Your goal — Every record below, from first to last, should be copied exactly; leave the pictures out.

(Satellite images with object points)
########################################

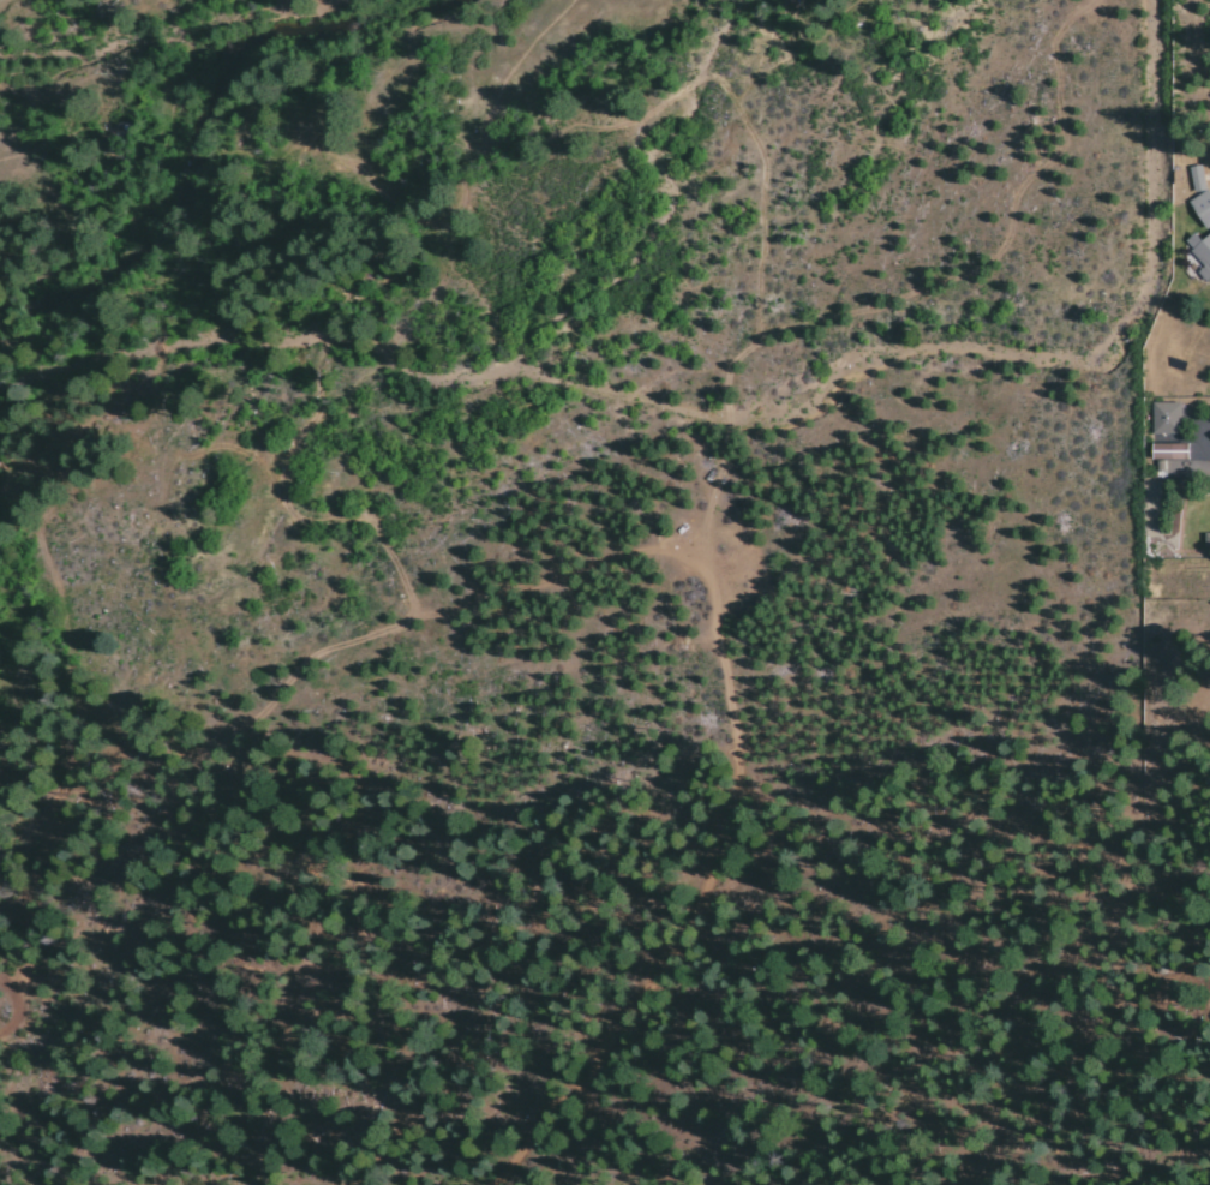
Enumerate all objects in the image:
building: (1195, 179)
building: (1201, 208)
building: (1200, 254)
building: (1163, 419)
road: (1184, 448)
building: (1167, 452)
building: (1205, 539)

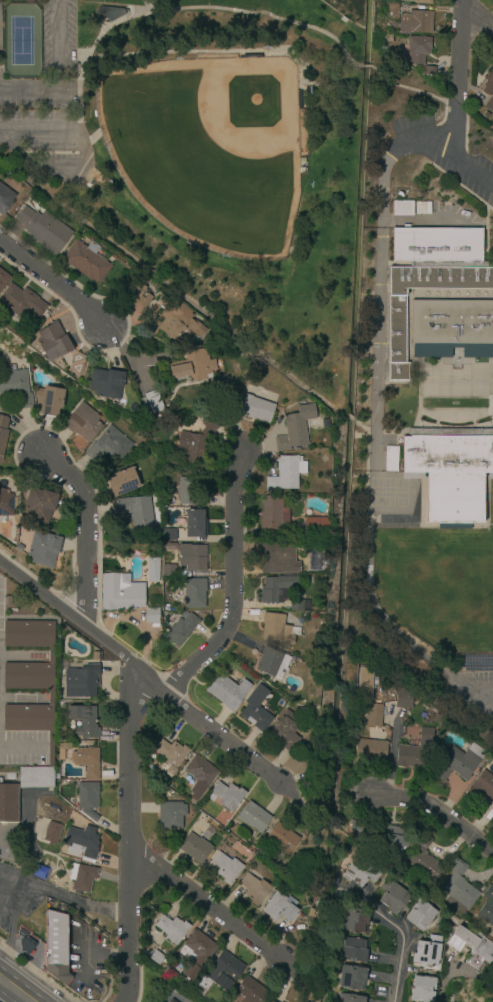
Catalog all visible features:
building: (422, 1)
road: (131, 8)
road: (186, 9)
building: (390, 10)
building: (109, 13)
road: (479, 20)
building: (415, 22)
road: (101, 28)
park: (20, 41)
building: (418, 49)
road: (463, 52)
road: (203, 53)
road: (365, 66)
building: (429, 70)
road: (325, 74)
road: (60, 75)
building: (488, 83)
road: (415, 92)
parking lot: (48, 104)
building: (489, 104)
road: (453, 129)
road: (50, 131)
road: (69, 133)
road: (93, 138)
road: (79, 140)
park: (206, 149)
parking lot: (440, 152)
park: (202, 156)
road: (449, 156)
road: (82, 160)
road: (62, 170)
road: (457, 185)
building: (5, 199)
building: (403, 209)
building: (419, 209)
road: (488, 209)
road: (484, 228)
building: (44, 230)
building: (86, 260)
building: (429, 276)
building: (3, 279)
road: (54, 283)
road: (171, 286)
building: (137, 298)
building: (21, 301)
road: (379, 301)
building: (179, 321)
building: (451, 328)
building: (53, 342)
building: (193, 366)
building: (106, 383)
building: (15, 388)
building: (138, 388)
building: (49, 401)
building: (151, 403)
building: (256, 409)
road: (348, 416)
building: (83, 422)
road: (360, 425)
building: (295, 428)
building: (2, 433)
building: (109, 445)
building: (194, 446)
building: (390, 459)
building: (450, 470)
building: (285, 473)
building: (121, 483)
building: (189, 491)
building: (6, 503)
building: (38, 507)
building: (136, 511)
building: (272, 513)
building: (195, 524)
building: (317, 525)
road: (89, 533)
building: (169, 535)
building: (18, 547)
building: (43, 549)
building: (193, 556)
building: (277, 559)
building: (151, 569)
building: (169, 571)
building: (276, 589)
road: (237, 590)
park: (469, 592)
building: (120, 593)
building: (194, 593)
building: (8, 601)
building: (299, 605)
building: (152, 615)
building: (182, 630)
building: (277, 630)
building: (94, 655)
building: (269, 662)
road: (143, 669)
building: (29, 678)
building: (81, 681)
building: (365, 684)
parking lot: (470, 689)
road: (484, 689)
building: (228, 692)
road: (484, 695)
building: (403, 696)
building: (256, 709)
building: (374, 715)
building: (437, 718)
building: (84, 721)
building: (285, 731)
building: (64, 747)
parking lot: (24, 748)
road: (21, 749)
building: (370, 751)
building: (416, 752)
building: (170, 756)
building: (87, 762)
building: (458, 762)
building: (199, 775)
building: (36, 776)
building: (480, 787)
building: (228, 795)
building: (87, 798)
building: (8, 803)
road: (436, 812)
building: (171, 815)
building: (253, 817)
building: (492, 817)
building: (492, 819)
building: (51, 833)
road: (136, 835)
building: (381, 835)
building: (282, 838)
building: (80, 841)
building: (194, 848)
building: (424, 859)
building: (226, 867)
building: (39, 872)
building: (361, 872)
building: (82, 878)
road: (24, 888)
building: (254, 889)
building: (459, 889)
parking lot: (17, 896)
building: (393, 897)
road: (90, 907)
road: (211, 907)
building: (487, 907)
building: (279, 908)
building: (310, 912)
building: (421, 915)
road: (5, 916)
building: (354, 921)
building: (172, 929)
road: (8, 940)
road: (401, 941)
building: (26, 945)
building: (56, 946)
building: (472, 946)
building: (355, 950)
building: (427, 952)
building: (196, 953)
road: (108, 956)
building: (156, 957)
parking lot: (86, 960)
road: (86, 966)
building: (223, 971)
building: (353, 978)
road: (446, 983)
building: (422, 989)
road: (16, 990)
building: (251, 991)
road: (172, 994)
building: (351, 998)
building: (172, 1001)
building: (268, 1001)
building: (280, 1001)

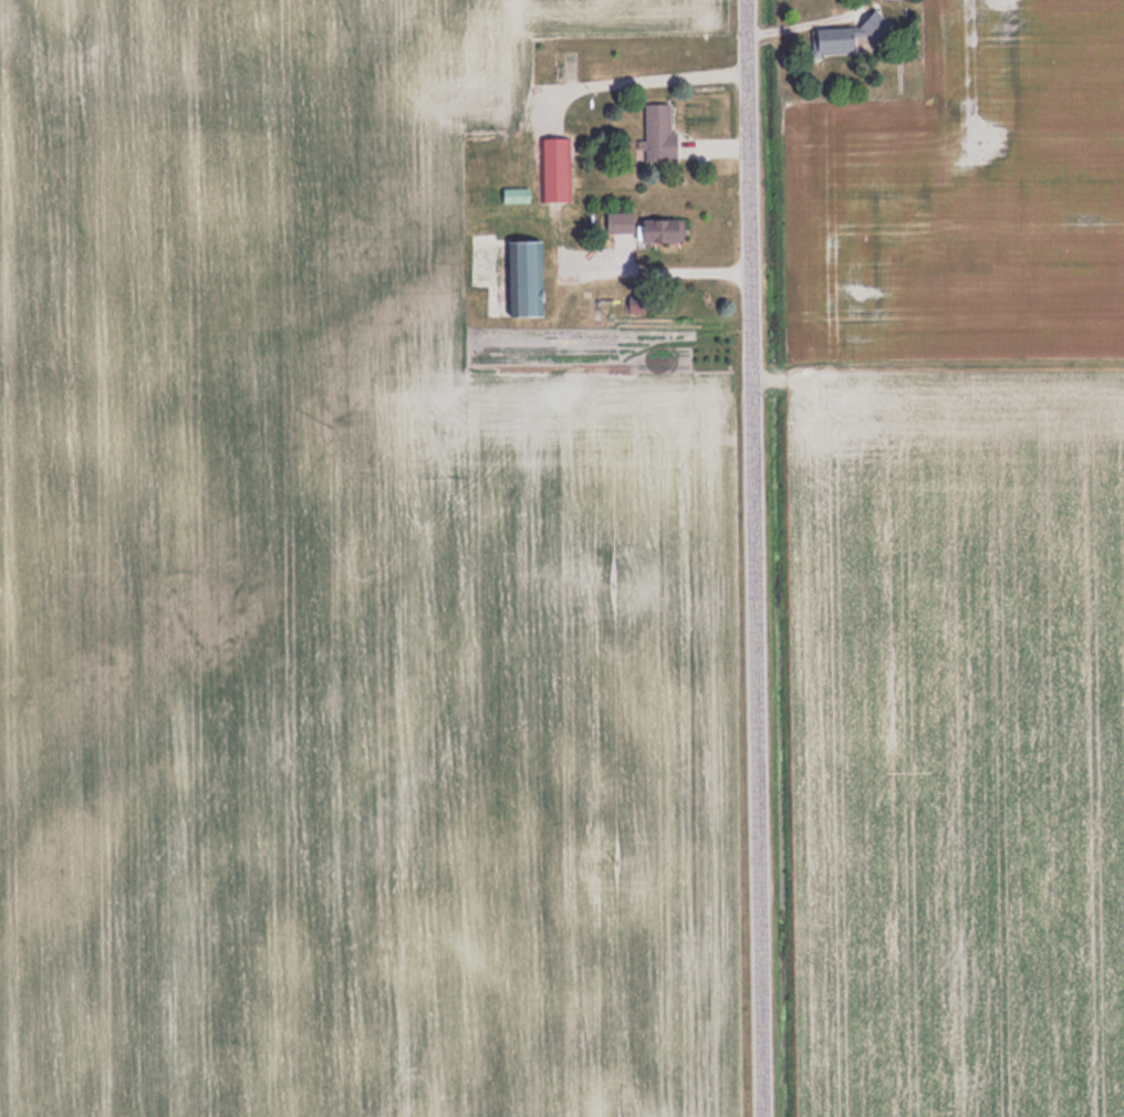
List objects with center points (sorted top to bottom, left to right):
building: (840, 35)
building: (657, 134)
building: (555, 169)
building: (643, 227)
building: (523, 278)
road: (755, 558)

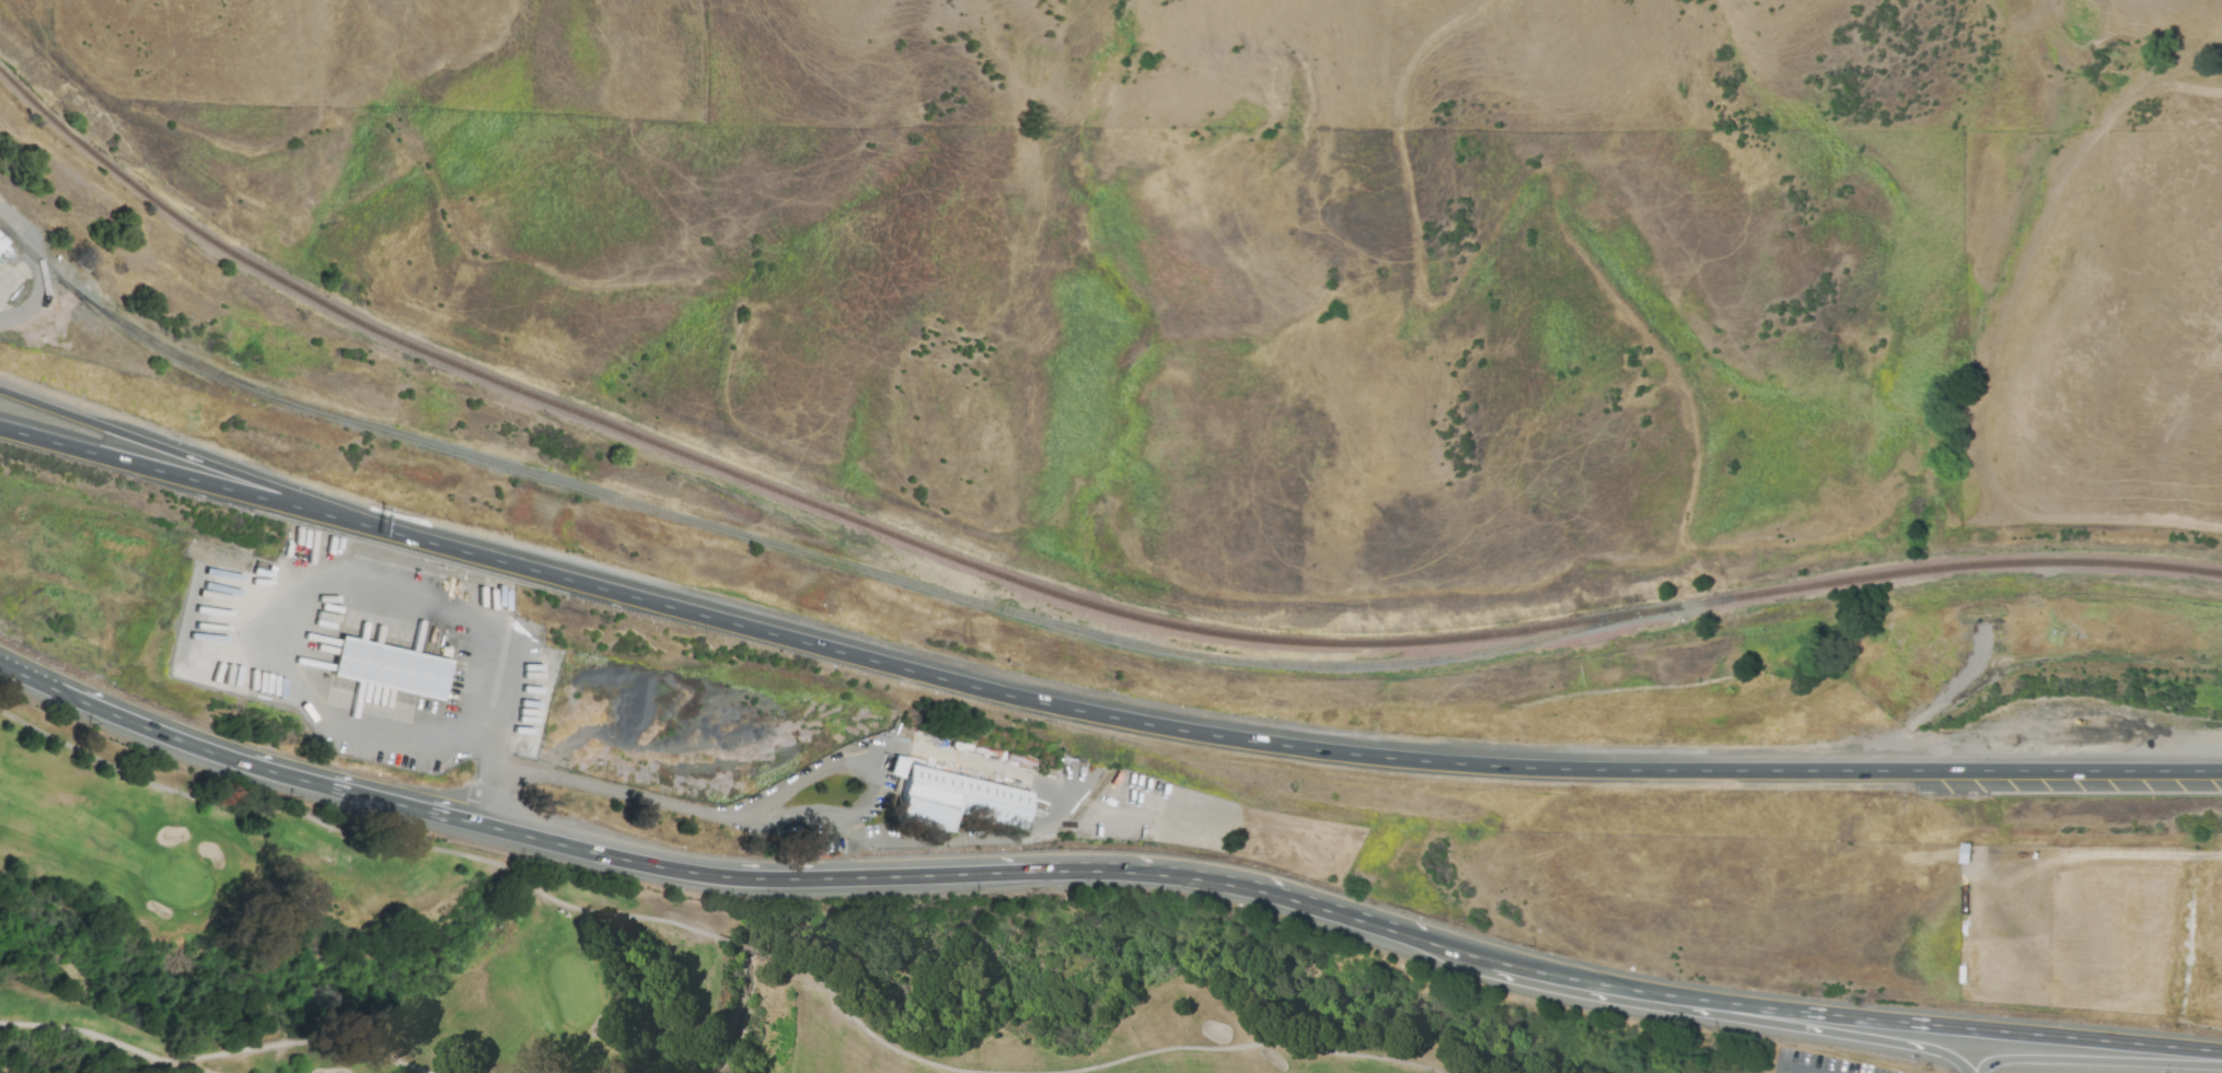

########################################

Response to this exercise —
Enumerate all objects in the image:
building: (1195, 179)
building: (1201, 208)
building: (1200, 254)
building: (1163, 419)
road: (1184, 448)
building: (1167, 452)
building: (1205, 539)

Catalog all visible features:
building: (422, 1)
road: (131, 8)
road: (186, 9)
building: (390, 10)
building: (109, 13)
road: (479, 20)
building: (415, 22)
road: (101, 28)
park: (20, 41)
building: (418, 49)
road: (463, 52)
road: (203, 53)
road: (365, 66)
building: (429, 70)
road: (325, 74)
road: (60, 75)
building: (488, 83)
road: (415, 92)
parking lot: (48, 104)
building: (489, 104)
road: (453, 129)
road: (50, 131)
road: (69, 133)
road: (93, 138)
road: (79, 140)
park: (206, 149)
parking lot: (440, 152)
park: (202, 156)
road: (449, 156)
road: (82, 160)
road: (62, 170)
road: (457, 185)
building: (5, 199)
building: (403, 209)
building: (419, 209)
road: (488, 209)
road: (484, 228)
building: (44, 230)
building: (86, 260)
building: (429, 276)
building: (3, 279)
road: (54, 283)
road: (171, 286)
building: (137, 298)
building: (21, 301)
road: (379, 301)
building: (179, 321)
building: (451, 328)
building: (53, 342)
building: (193, 366)
building: (106, 383)
building: (15, 388)
building: (138, 388)
building: (49, 401)
building: (151, 403)
building: (256, 409)
road: (348, 416)
building: (83, 422)
road: (360, 425)
building: (295, 428)
building: (2, 433)
building: (109, 445)
building: (194, 446)
building: (390, 459)
building: (450, 470)
building: (285, 473)
building: (121, 483)
building: (189, 491)
building: (6, 503)
building: (38, 507)
building: (136, 511)
building: (272, 513)
building: (195, 524)
building: (317, 525)
road: (89, 533)
building: (169, 535)
building: (18, 547)
building: (43, 549)
building: (193, 556)
building: (277, 559)
building: (151, 569)
building: (169, 571)
building: (276, 589)
road: (237, 590)
park: (469, 592)
building: (120, 593)
building: (194, 593)
building: (8, 601)
building: (299, 605)
building: (152, 615)
building: (182, 630)
building: (277, 630)
building: (94, 655)
building: (269, 662)
road: (143, 669)
building: (29, 678)
building: (81, 681)
building: (365, 684)
parking lot: (470, 689)
road: (484, 689)
building: (228, 692)
road: (484, 695)
building: (403, 696)
building: (256, 709)
building: (374, 715)
building: (437, 718)
building: (84, 721)
building: (285, 731)
building: (64, 747)
parking lot: (24, 748)
road: (21, 749)
building: (370, 751)
building: (416, 752)
building: (170, 756)
building: (87, 762)
building: (458, 762)
building: (199, 775)
building: (36, 776)
building: (480, 787)
building: (228, 795)
building: (87, 798)
building: (8, 803)
road: (436, 812)
building: (171, 815)
building: (253, 817)
building: (492, 817)
building: (492, 819)
building: (51, 833)
road: (136, 835)
building: (381, 835)
building: (282, 838)
building: (80, 841)
building: (194, 848)
building: (424, 859)
building: (226, 867)
building: (39, 872)
building: (361, 872)
building: (82, 878)
road: (24, 888)
building: (254, 889)
building: (459, 889)
parking lot: (17, 896)
building: (393, 897)
road: (90, 907)
road: (211, 907)
building: (487, 907)
building: (279, 908)
building: (310, 912)
building: (421, 915)
road: (5, 916)
building: (354, 921)
building: (172, 929)
road: (8, 940)
road: (401, 941)
building: (26, 945)
building: (56, 946)
building: (472, 946)
building: (355, 950)
building: (427, 952)
building: (196, 953)
road: (108, 956)
building: (156, 957)
parking lot: (86, 960)
road: (86, 966)
building: (223, 971)
building: (353, 978)
road: (446, 983)
building: (422, 989)
road: (16, 990)
building: (251, 991)
road: (172, 994)
building: (351, 998)
building: (172, 1001)
building: (268, 1001)
building: (280, 1001)

List objects with center points (sorted top to bottom, left to right):
building: (840, 35)
building: (657, 134)
building: (555, 169)
building: (643, 227)
building: (523, 278)
road: (755, 558)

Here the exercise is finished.